>> START GIVEN INFORMATION

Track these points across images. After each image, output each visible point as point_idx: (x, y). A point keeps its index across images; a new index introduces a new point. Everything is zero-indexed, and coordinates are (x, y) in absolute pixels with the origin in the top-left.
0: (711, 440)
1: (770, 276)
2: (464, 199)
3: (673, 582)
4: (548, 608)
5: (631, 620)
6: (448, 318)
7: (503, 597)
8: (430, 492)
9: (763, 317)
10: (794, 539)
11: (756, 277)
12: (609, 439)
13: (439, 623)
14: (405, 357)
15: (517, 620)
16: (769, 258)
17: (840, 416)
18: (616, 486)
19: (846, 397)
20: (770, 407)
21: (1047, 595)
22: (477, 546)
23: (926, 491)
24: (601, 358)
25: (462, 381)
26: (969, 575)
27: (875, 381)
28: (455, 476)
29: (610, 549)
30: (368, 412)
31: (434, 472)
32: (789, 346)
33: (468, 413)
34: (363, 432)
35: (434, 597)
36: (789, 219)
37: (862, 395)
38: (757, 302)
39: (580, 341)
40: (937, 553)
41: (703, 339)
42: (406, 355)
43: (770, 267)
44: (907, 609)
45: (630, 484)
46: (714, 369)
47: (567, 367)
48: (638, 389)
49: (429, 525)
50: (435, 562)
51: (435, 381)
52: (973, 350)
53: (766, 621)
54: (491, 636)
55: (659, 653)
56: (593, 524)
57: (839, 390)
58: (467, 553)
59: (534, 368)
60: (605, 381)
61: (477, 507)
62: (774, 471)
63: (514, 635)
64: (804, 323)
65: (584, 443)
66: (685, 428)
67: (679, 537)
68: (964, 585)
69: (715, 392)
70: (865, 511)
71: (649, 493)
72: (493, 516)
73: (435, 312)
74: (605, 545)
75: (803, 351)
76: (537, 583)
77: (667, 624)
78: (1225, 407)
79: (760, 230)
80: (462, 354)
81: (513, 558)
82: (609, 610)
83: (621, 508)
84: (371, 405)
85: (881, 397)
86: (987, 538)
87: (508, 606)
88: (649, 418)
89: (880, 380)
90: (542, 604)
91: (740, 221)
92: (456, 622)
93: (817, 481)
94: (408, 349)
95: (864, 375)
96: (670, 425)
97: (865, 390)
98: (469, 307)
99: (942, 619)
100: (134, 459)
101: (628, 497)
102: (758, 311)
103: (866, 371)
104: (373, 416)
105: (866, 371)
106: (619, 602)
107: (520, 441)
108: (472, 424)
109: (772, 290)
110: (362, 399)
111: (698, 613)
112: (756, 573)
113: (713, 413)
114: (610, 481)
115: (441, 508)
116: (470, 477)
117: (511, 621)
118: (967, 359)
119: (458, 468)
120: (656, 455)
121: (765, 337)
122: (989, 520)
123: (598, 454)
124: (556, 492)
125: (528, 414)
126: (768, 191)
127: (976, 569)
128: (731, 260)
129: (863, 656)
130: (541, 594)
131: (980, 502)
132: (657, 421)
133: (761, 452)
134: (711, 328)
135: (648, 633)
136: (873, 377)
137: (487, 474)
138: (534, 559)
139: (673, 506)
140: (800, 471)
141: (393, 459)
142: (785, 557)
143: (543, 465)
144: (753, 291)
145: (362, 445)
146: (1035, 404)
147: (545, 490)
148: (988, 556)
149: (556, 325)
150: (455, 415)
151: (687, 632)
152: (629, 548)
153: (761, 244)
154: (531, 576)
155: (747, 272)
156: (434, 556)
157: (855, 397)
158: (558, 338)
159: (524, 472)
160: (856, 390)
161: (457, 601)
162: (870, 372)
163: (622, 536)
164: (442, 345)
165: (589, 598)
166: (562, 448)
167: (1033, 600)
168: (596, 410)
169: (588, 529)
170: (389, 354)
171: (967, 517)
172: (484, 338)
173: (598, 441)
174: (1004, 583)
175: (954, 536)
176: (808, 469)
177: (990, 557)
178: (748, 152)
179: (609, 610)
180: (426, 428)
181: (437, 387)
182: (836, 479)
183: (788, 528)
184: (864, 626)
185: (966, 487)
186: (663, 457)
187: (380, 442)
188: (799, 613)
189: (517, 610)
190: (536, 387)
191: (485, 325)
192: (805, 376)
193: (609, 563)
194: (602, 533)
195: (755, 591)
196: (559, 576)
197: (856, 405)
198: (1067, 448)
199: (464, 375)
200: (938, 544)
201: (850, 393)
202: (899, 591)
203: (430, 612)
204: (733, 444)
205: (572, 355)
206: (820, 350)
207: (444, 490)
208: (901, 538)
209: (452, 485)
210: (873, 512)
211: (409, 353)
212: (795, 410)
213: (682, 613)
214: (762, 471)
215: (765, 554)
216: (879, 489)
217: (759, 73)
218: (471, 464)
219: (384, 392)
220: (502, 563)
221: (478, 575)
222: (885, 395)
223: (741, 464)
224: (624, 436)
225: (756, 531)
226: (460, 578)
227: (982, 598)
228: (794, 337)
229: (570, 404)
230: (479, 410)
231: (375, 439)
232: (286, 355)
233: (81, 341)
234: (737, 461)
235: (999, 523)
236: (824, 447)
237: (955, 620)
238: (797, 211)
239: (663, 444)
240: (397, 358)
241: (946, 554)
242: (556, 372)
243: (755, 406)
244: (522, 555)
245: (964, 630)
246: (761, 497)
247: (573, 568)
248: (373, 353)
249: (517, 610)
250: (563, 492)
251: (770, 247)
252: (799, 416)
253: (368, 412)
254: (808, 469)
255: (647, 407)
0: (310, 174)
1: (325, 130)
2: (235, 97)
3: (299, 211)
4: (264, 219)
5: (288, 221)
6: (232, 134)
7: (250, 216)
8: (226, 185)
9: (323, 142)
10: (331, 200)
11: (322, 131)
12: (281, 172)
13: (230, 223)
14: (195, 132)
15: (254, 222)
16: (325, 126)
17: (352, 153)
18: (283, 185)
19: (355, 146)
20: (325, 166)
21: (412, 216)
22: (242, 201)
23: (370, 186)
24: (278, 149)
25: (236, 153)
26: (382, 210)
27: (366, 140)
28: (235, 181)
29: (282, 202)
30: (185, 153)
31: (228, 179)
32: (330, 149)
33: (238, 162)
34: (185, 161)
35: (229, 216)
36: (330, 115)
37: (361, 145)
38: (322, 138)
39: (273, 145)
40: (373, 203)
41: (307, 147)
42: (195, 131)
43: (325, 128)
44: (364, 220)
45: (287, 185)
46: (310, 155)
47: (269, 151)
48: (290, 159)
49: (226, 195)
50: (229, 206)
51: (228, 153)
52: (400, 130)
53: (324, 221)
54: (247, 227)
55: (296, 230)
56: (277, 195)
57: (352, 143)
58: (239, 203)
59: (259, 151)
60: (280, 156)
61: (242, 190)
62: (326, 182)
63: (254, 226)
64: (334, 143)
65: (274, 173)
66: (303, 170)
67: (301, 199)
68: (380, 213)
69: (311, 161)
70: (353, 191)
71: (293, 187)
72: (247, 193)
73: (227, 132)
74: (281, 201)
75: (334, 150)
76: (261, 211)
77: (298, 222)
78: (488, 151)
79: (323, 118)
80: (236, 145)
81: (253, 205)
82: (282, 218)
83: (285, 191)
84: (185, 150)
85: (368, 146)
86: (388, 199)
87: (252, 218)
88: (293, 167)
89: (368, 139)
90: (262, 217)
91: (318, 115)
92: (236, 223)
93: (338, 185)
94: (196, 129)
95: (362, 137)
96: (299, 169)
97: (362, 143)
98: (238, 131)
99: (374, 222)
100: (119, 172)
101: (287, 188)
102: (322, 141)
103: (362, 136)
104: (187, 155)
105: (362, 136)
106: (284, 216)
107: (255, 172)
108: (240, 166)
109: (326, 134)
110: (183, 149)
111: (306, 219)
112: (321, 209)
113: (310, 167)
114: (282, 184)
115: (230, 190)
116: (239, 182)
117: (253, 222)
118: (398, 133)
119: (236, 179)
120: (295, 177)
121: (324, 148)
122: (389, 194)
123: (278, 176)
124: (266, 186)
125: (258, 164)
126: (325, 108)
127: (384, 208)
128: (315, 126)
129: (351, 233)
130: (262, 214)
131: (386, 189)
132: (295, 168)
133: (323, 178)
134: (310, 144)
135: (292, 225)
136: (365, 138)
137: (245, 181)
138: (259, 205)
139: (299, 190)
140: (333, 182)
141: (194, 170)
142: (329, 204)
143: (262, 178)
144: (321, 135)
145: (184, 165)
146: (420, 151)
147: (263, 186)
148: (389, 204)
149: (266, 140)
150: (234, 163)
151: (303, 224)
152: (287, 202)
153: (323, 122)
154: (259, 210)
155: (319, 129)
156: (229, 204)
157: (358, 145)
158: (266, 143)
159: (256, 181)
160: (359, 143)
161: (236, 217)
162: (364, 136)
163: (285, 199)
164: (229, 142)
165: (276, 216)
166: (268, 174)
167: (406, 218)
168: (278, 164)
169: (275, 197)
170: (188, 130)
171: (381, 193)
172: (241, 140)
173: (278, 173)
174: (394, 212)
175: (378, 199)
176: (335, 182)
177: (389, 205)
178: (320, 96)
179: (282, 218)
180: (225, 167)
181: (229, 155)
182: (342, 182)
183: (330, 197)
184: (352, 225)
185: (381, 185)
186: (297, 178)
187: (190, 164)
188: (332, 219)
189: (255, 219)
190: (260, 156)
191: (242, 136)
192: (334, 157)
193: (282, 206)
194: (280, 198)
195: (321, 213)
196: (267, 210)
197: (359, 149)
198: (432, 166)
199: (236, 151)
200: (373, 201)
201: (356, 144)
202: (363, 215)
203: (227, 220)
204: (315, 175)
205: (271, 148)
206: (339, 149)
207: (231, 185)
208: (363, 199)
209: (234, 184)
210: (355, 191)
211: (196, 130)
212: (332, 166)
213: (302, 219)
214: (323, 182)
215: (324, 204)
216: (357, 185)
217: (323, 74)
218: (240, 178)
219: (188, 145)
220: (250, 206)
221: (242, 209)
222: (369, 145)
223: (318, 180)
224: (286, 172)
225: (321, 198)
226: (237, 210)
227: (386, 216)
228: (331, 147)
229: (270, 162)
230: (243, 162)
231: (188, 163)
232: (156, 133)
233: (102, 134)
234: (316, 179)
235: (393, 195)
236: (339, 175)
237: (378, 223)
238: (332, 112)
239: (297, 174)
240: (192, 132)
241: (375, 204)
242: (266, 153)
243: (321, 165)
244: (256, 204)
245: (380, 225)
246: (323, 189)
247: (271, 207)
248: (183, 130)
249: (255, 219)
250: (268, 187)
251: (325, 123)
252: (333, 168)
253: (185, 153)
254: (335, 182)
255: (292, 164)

>> END GIVEN INFORMATION

WRITTEN REQUEST: Please copy the records above word for word, from their first line up to and including the line with "10: (794, 539)", and stop there.

THE ANSWER:
Track these points across images. After each image, output each visible point as point_idx: (x, y). A point keeps its index across images; a new index introduces a new point. Everything is zero-indexed, and coordinates are (x, y) in absolute pixels with the origin in the top-left.
0: (711, 440)
1: (770, 276)
2: (464, 199)
3: (673, 582)
4: (548, 608)
5: (631, 620)
6: (448, 318)
7: (503, 597)
8: (430, 492)
9: (763, 317)
10: (794, 539)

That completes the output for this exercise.